[Data extracted from a collection]
□ □ □

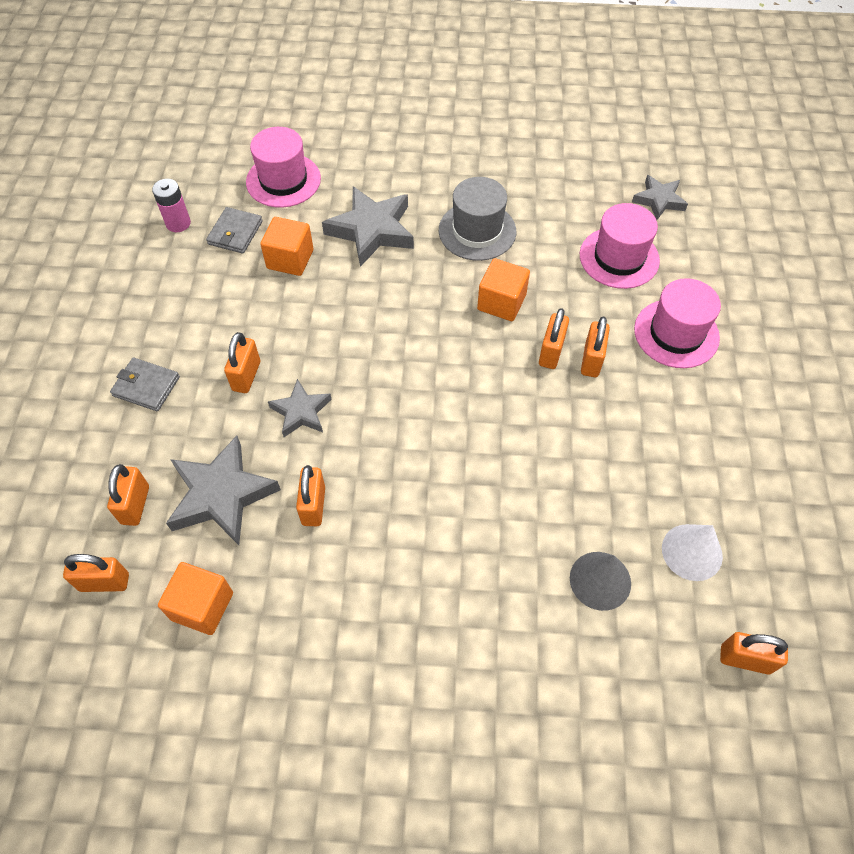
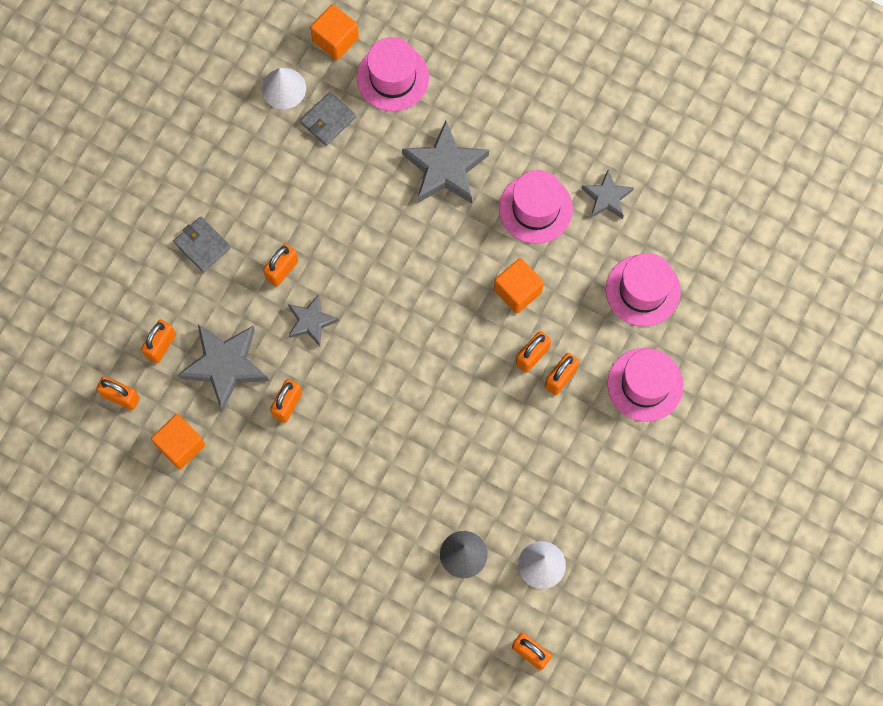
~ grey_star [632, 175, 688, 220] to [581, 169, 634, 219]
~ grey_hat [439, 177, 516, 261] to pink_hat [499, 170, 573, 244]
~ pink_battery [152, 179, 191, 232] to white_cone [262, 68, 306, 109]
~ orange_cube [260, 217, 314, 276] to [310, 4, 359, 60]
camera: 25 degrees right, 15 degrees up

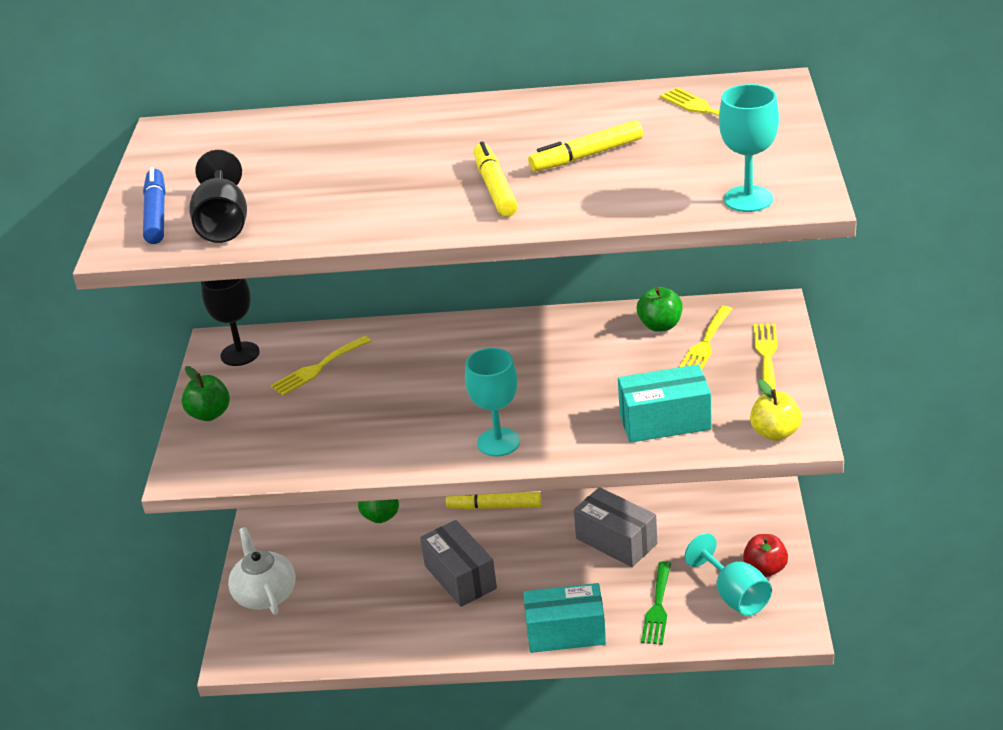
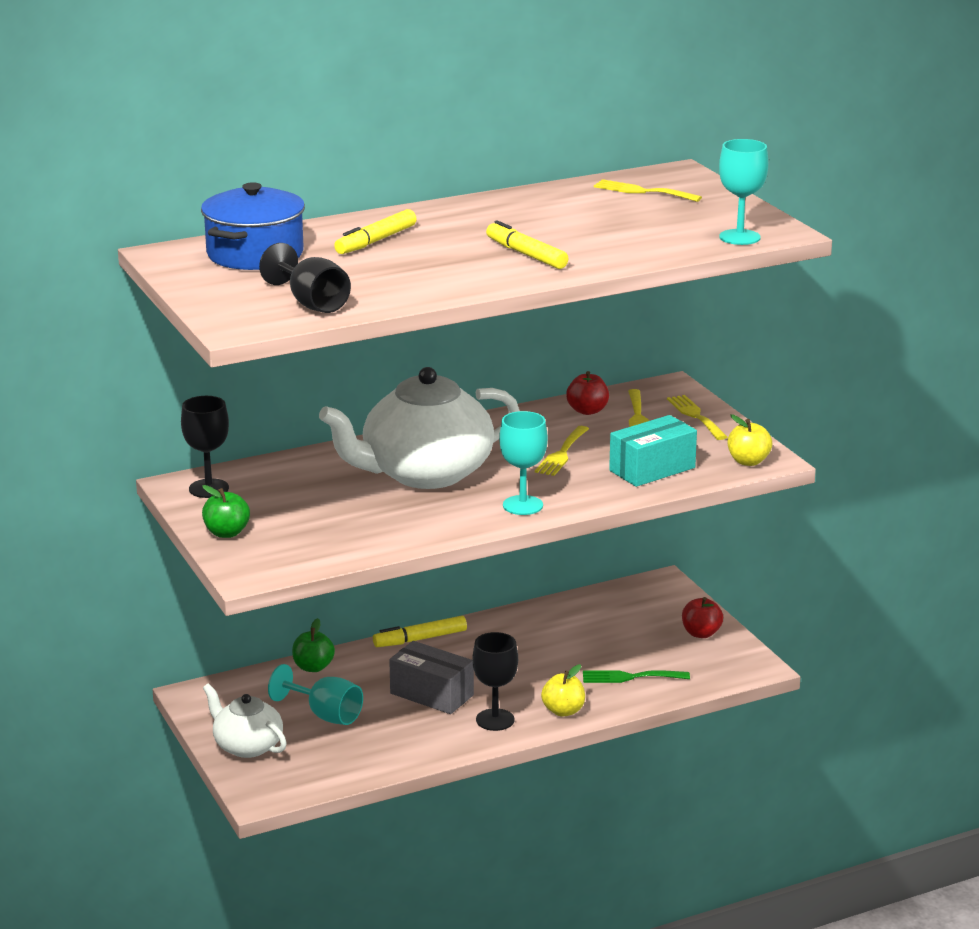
~ yellow_marker [528, 120, 643, 172] to [334, 209, 416, 254]
- blue_marker [143, 167, 166, 244]
~ green_apple [637, 287, 683, 332] to red_apple [566, 371, 609, 415]
~ yellow_fork [271, 336, 371, 396] to [535, 426, 589, 476]
- grey_box [574, 488, 657, 567]
~ turquoise_goblet [685, 533, 772, 616] to [268, 664, 363, 725]
~ green_fork [641, 561, 671, 645] = [583, 670, 690, 683] 105 degrees clockwise
~ turquoise_box [523, 583, 606, 653] to yellow_apple [541, 664, 585, 717]
+ blue_pot [201, 182, 305, 270]
+ white_teapot [319, 367, 519, 489]
+ black_goblet [472, 632, 518, 731]
camera: 30 degrees left, 10 degrees down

□ □ □

▸ **Exercise brief**
Starting at the line with "68, 306, 109]", reproduce exactly each line through the end of the entries, including the first and the last, and skip the pictures.

▸ **Output**
~ pink_battery [152, 179, 191, 232] to white_cone [262, 68, 306, 109]
~ orange_cube [260, 217, 314, 276] to [310, 4, 359, 60]
camera: 25 degrees right, 15 degrees up

~ yellow_marker [528, 120, 643, 172] to [334, 209, 416, 254]
- blue_marker [143, 167, 166, 244]
~ green_apple [637, 287, 683, 332] to red_apple [566, 371, 609, 415]
~ yellow_fork [271, 336, 371, 396] to [535, 426, 589, 476]
- grey_box [574, 488, 657, 567]
~ turquoise_goblet [685, 533, 772, 616] to [268, 664, 363, 725]
~ green_fork [641, 561, 671, 645] = [583, 670, 690, 683] 105 degrees clockwise
~ turquoise_box [523, 583, 606, 653] to yellow_apple [541, 664, 585, 717]
+ blue_pot [201, 182, 305, 270]
+ white_teapot [319, 367, 519, 489]
+ black_goblet [472, 632, 518, 731]
camera: 30 degrees left, 10 degrees down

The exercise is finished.